DATA FOR THIS TASK:

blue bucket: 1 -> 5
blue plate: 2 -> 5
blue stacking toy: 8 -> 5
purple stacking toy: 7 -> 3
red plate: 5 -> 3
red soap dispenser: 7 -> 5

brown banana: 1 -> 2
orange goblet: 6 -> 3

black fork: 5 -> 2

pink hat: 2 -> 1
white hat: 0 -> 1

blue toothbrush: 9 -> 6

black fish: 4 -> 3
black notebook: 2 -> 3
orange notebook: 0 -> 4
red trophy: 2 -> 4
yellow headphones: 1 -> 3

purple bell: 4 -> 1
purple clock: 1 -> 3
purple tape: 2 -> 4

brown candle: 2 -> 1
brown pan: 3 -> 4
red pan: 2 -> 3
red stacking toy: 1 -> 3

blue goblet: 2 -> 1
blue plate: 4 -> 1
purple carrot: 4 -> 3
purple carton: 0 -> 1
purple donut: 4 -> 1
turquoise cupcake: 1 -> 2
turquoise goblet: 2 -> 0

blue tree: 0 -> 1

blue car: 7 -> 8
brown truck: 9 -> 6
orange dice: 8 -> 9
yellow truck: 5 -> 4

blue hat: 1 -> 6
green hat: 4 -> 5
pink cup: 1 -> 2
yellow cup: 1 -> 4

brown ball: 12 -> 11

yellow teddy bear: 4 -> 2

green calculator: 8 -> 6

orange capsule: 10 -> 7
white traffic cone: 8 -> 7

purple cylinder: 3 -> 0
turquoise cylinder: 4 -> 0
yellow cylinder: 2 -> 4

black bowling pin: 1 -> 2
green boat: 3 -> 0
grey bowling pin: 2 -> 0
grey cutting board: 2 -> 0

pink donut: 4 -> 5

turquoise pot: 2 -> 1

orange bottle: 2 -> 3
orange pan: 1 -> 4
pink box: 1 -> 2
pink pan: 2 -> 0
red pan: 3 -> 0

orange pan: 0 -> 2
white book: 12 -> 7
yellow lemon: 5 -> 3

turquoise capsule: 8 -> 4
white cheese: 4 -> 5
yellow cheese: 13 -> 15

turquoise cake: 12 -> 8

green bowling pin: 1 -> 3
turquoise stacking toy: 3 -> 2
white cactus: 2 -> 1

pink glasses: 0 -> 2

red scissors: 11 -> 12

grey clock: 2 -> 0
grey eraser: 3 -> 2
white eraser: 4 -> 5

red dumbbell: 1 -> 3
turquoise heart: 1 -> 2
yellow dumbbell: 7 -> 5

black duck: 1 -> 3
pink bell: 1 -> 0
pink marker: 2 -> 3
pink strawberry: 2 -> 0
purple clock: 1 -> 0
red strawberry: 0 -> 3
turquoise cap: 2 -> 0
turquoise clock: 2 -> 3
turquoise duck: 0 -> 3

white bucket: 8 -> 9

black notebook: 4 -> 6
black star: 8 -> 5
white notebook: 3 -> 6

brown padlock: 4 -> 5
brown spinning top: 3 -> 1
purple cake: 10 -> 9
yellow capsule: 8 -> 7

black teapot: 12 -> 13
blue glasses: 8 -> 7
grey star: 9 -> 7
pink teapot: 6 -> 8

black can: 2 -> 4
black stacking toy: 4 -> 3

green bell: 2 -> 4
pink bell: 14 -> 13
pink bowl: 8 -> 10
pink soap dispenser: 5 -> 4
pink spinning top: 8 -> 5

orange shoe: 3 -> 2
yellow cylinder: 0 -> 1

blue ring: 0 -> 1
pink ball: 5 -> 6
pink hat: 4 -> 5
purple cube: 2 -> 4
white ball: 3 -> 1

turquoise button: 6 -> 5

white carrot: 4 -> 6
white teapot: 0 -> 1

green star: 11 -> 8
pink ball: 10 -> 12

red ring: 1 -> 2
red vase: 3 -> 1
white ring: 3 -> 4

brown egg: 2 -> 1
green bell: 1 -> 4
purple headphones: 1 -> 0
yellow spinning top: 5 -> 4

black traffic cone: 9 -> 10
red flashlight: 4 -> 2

ABOUT THIS EXERCISE: The word "clock" may occur in lines of the records. Report how many such lines there are, giving only the number.

SOLUTION TO THE PROBLEM: 4